**Your assignment**. Report all lines from the entries below in which "camera" appears.

(Input data)

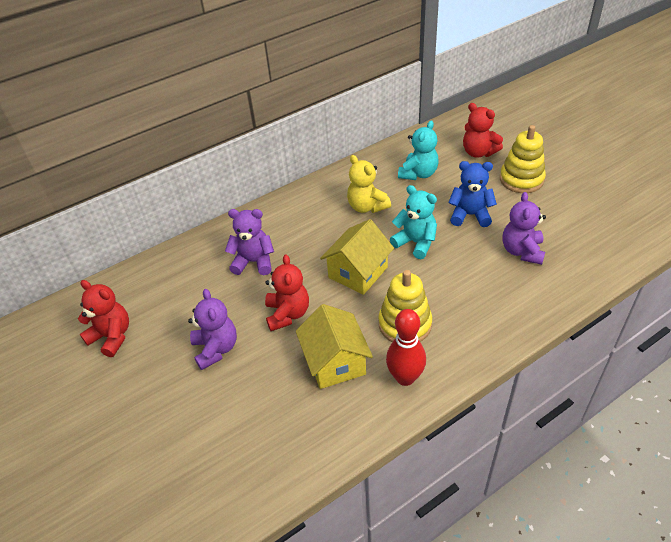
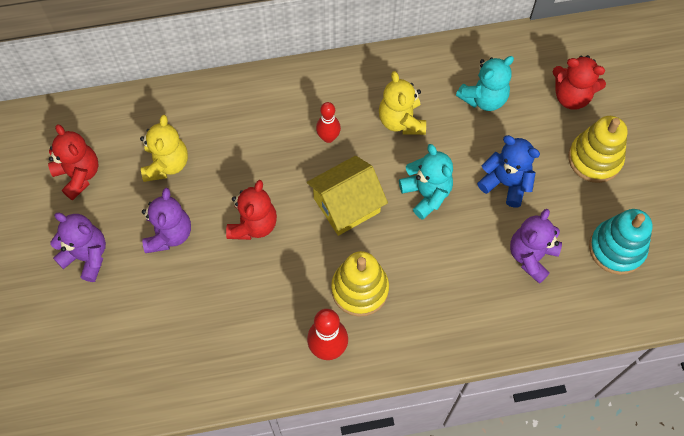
camera: 20 degrees right, 20 degrees up
(189, 300) = (166, 164): none -> yellow teddy bear
(254, 262) = (249, 143): purple teddy bear -> purple teddy bear (87, 256)
(316, 235) = (328, 137): none -> red bowling pin
(335, 362) = (272, 300): yellow house -> none
(478, 152) = (571, 96): red teddy bear -> red teddy bear turned 45 degrees counterclockwise
(578, 224) = (616, 248): none -> turquoise stacking toy

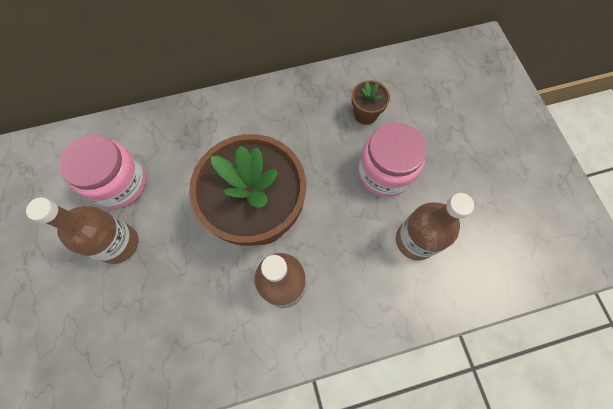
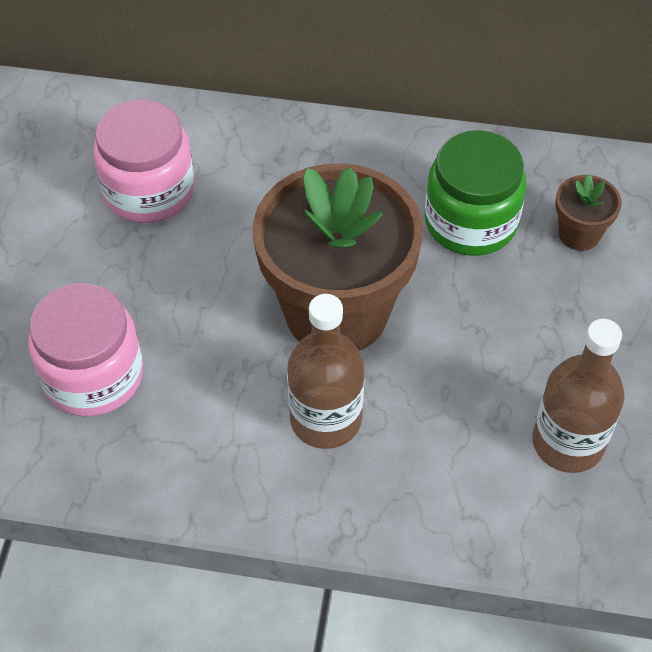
camera: 25 degrees right, 15 degrees down
(119, 243) = (112, 269): brown bottle -> none
(307, 130) = (470, 222): none -> green jar
(385, 172) = (568, 328): pink jar -> pink jar (93, 375)

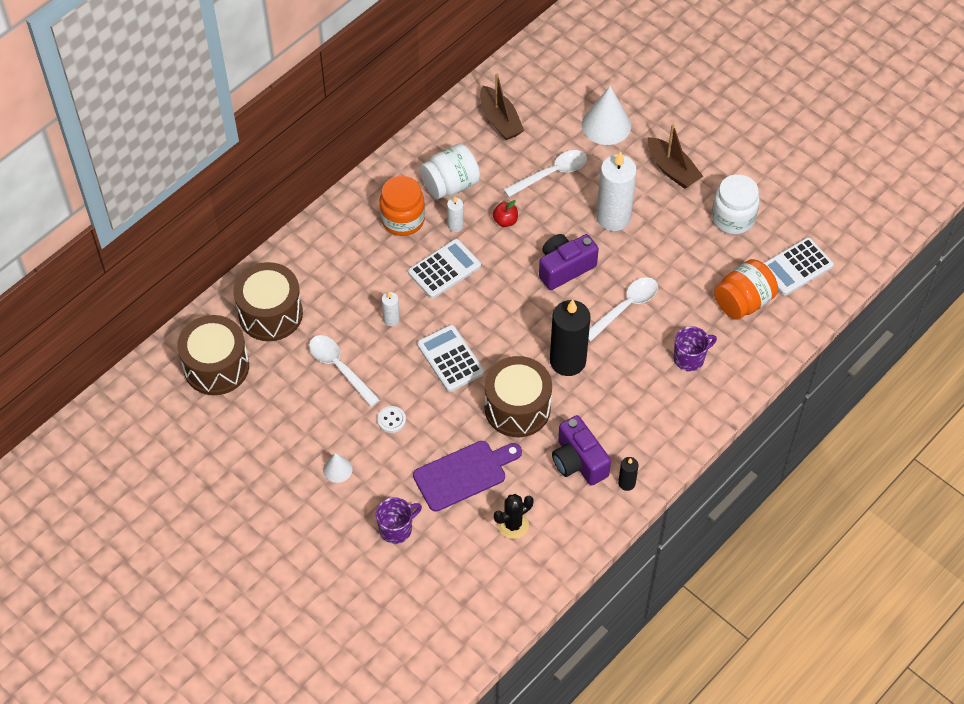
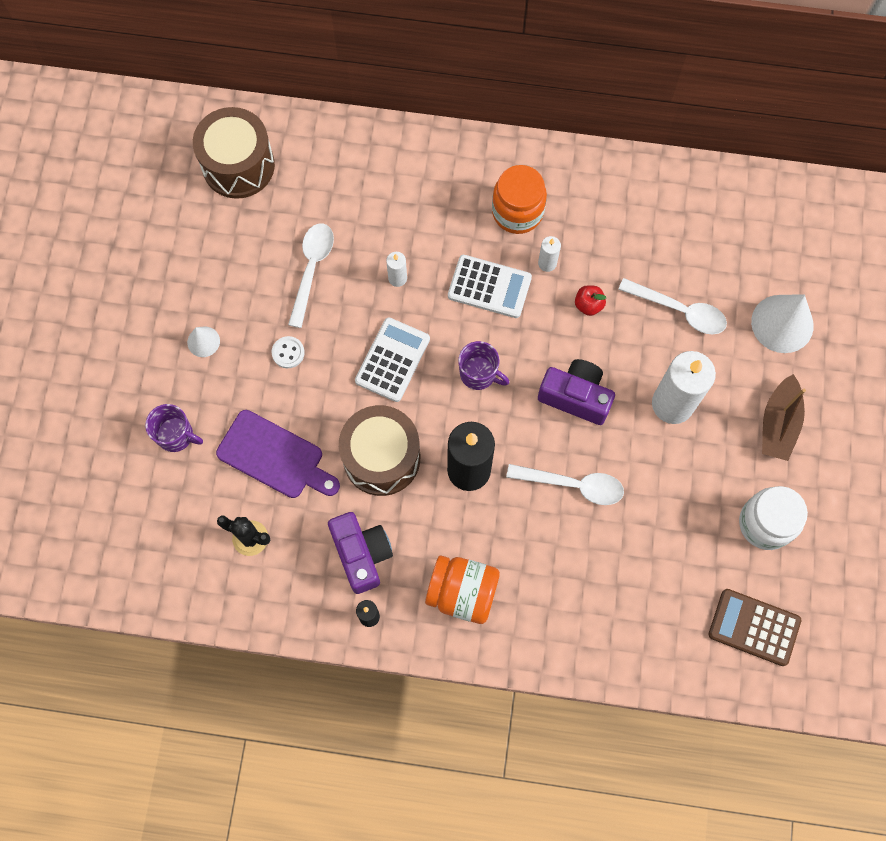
camera: 55 degrees right, 15 degrees up
(270, 314) = (327, 170): brown drum -> none
(450, 184) = (591, 227): white jar -> none
(500, 120) = (705, 220): brown boat -> none
(578, 461) = (362, 554): purple camera -> purple camera turned 135 degrees clockwise
(689, 358) = (559, 587): purple mug -> purple mug (479, 374)
(743, 302) = (668, 599): orange jar -> orange jar (462, 592)
(796, 267) = (754, 627): white calculator -> brown calculator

(End Input data)

**Expected answer**.
camera: 20 degrees right, 20 degrees up
camera: 25 degrees right, 15 degrees down
camera: 55 degrees right, 15 degrees up
(578, 461) = (362, 554): purple camera -> purple camera turned 135 degrees clockwise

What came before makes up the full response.